[Collection entries]

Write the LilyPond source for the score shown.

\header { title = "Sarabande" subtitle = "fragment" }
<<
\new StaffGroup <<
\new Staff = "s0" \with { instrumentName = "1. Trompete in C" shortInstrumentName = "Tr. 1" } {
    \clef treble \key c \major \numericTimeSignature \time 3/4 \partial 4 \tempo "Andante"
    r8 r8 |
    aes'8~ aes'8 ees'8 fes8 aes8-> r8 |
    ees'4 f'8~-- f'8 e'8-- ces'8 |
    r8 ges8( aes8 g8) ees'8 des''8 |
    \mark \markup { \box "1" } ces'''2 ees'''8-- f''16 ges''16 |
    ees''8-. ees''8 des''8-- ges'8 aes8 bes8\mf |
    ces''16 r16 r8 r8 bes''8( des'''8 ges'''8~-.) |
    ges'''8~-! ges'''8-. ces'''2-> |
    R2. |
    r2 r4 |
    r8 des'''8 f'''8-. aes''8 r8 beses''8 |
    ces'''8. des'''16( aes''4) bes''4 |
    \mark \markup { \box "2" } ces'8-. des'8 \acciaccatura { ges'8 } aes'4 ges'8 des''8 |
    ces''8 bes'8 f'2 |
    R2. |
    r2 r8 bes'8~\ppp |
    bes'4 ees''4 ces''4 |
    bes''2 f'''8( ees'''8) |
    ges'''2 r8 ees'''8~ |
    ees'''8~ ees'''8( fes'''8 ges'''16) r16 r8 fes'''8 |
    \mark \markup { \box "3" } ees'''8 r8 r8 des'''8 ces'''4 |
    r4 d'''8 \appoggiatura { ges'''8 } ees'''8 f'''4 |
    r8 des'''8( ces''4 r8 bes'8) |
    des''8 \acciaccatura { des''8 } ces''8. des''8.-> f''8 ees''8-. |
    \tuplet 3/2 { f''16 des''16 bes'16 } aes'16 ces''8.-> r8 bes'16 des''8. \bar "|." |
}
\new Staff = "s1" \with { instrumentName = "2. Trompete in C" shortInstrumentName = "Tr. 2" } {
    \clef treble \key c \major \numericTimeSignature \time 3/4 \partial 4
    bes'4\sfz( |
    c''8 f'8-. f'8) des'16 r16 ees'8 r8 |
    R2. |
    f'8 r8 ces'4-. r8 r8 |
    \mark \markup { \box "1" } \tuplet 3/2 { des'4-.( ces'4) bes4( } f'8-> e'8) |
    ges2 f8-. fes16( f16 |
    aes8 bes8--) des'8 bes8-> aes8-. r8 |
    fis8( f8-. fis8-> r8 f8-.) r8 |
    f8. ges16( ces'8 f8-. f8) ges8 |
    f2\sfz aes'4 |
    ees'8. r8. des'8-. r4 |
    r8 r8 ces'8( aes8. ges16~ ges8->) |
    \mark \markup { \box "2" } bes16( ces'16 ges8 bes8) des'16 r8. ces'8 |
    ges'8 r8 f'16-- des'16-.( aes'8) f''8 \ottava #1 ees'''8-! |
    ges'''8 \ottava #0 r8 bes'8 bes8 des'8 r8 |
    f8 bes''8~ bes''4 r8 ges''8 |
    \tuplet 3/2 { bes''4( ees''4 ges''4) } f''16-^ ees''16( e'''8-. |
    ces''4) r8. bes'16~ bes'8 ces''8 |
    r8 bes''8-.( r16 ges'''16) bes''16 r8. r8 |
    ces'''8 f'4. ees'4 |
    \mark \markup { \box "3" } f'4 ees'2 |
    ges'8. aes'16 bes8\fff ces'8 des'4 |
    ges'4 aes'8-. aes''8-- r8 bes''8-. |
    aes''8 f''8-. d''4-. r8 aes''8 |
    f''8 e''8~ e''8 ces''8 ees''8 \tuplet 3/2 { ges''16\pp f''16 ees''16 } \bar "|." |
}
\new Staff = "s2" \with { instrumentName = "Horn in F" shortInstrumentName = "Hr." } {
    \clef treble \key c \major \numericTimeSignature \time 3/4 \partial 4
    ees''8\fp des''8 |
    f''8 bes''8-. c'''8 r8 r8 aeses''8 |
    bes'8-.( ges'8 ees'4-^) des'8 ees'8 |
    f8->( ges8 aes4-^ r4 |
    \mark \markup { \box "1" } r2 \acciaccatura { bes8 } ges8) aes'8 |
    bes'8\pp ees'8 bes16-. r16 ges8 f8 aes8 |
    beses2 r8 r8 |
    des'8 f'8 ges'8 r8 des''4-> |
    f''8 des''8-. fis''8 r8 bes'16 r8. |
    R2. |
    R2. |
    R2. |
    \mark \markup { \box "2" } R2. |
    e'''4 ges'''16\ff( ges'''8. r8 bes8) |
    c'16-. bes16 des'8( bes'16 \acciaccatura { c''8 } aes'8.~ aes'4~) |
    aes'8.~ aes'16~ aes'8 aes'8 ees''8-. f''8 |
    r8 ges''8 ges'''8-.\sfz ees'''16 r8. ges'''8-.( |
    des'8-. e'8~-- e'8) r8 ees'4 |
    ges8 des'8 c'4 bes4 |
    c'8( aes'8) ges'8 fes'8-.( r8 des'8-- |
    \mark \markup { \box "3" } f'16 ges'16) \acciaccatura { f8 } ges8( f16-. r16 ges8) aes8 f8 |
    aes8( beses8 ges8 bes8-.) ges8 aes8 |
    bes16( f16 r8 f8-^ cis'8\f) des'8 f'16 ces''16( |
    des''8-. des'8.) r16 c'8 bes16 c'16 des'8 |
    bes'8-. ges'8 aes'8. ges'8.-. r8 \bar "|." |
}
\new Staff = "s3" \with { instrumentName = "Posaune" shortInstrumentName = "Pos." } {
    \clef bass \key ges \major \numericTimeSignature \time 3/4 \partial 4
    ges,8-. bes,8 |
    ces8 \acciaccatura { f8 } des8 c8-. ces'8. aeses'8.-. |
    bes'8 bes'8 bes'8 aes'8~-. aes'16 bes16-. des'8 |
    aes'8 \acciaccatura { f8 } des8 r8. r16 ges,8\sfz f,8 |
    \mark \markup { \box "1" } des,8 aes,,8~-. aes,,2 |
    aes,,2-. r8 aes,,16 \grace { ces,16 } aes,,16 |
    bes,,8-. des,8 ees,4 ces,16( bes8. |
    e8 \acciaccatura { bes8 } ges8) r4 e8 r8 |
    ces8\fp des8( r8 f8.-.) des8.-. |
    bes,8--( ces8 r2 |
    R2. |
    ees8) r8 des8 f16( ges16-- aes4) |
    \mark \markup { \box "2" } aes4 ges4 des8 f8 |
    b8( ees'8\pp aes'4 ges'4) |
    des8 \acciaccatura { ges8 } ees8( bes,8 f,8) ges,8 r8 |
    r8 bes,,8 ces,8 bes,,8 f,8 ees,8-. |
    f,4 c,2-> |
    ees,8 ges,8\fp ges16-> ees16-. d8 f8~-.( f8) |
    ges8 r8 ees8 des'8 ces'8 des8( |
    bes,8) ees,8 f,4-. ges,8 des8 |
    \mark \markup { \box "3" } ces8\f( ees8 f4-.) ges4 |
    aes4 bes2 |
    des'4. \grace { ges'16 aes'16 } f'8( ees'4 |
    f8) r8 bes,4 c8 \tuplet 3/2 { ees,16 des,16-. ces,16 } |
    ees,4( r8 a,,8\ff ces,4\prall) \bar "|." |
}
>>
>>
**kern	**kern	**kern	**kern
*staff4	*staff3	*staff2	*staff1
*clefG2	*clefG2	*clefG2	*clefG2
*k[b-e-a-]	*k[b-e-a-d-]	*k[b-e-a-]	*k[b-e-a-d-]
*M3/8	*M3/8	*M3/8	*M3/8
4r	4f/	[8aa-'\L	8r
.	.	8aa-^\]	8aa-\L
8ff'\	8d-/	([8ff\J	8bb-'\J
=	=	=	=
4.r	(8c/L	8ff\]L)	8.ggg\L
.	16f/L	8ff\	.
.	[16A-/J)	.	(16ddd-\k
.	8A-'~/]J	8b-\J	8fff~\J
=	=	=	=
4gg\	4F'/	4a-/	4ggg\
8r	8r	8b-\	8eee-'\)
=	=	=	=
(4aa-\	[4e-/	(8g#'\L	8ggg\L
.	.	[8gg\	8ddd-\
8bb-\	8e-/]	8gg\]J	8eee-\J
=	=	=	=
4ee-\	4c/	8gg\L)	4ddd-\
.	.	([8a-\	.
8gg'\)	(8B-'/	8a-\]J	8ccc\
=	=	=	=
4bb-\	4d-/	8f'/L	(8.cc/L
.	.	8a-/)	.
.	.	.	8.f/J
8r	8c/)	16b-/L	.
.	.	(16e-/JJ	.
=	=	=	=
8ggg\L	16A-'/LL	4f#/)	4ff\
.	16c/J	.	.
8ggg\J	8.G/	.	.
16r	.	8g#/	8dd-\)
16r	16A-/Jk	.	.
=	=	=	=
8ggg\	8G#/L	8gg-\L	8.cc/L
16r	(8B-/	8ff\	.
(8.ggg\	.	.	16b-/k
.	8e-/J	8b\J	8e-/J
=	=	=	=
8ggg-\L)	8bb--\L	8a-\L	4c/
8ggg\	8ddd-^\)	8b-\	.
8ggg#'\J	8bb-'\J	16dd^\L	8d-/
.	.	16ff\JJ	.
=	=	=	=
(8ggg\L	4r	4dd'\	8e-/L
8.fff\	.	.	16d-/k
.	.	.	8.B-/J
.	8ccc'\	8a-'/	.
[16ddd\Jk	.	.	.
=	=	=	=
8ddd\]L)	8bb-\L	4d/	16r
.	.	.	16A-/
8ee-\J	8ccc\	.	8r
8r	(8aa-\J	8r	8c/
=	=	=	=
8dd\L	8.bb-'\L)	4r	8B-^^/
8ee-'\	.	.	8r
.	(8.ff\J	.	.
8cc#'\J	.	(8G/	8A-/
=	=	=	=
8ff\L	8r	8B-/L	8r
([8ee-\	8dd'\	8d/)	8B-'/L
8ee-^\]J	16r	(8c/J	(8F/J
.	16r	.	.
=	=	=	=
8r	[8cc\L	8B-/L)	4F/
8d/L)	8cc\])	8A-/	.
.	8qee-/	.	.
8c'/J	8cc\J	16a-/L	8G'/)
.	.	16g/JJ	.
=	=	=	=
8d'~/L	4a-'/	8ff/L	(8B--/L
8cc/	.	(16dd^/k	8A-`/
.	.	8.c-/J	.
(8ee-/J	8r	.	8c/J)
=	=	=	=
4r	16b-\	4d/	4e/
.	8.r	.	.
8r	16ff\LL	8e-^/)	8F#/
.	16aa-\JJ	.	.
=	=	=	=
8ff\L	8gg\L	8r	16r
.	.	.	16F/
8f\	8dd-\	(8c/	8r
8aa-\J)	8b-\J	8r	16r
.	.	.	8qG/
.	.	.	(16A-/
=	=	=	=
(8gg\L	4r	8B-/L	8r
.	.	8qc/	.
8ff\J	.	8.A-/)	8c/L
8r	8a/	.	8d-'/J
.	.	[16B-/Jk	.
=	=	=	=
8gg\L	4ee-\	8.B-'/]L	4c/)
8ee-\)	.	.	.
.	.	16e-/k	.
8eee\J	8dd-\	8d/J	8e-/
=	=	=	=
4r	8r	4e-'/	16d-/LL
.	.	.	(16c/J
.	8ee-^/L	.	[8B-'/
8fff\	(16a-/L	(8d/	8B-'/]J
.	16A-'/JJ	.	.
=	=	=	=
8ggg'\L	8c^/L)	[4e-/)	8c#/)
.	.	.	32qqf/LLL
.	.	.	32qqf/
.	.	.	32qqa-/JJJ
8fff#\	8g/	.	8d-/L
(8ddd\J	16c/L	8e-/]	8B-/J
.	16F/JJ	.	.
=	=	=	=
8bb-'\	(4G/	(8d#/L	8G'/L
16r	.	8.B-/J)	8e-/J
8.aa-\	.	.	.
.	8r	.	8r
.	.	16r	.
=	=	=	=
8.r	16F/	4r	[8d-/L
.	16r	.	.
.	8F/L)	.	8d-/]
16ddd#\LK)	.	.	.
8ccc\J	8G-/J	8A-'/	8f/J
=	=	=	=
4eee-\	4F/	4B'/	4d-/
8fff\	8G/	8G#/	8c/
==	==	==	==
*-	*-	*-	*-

# REQUIRED TASK:
Filter the data down to every line that contains the string "partial", including lines where it appears only as part of a longer string, and copy those lines.

# EXERCISE OUTPUT:
    \clef treble \key c \major \numericTimeSignature \time 3/4 \partial 4 \tempo "Andante"
    \clef treble \key c \major \numericTimeSignature \time 3/4 \partial 4
    \clef treble \key c \major \numericTimeSignature \time 3/4 \partial 4
    \clef bass \key ges \major \numericTimeSignature \time 3/4 \partial 4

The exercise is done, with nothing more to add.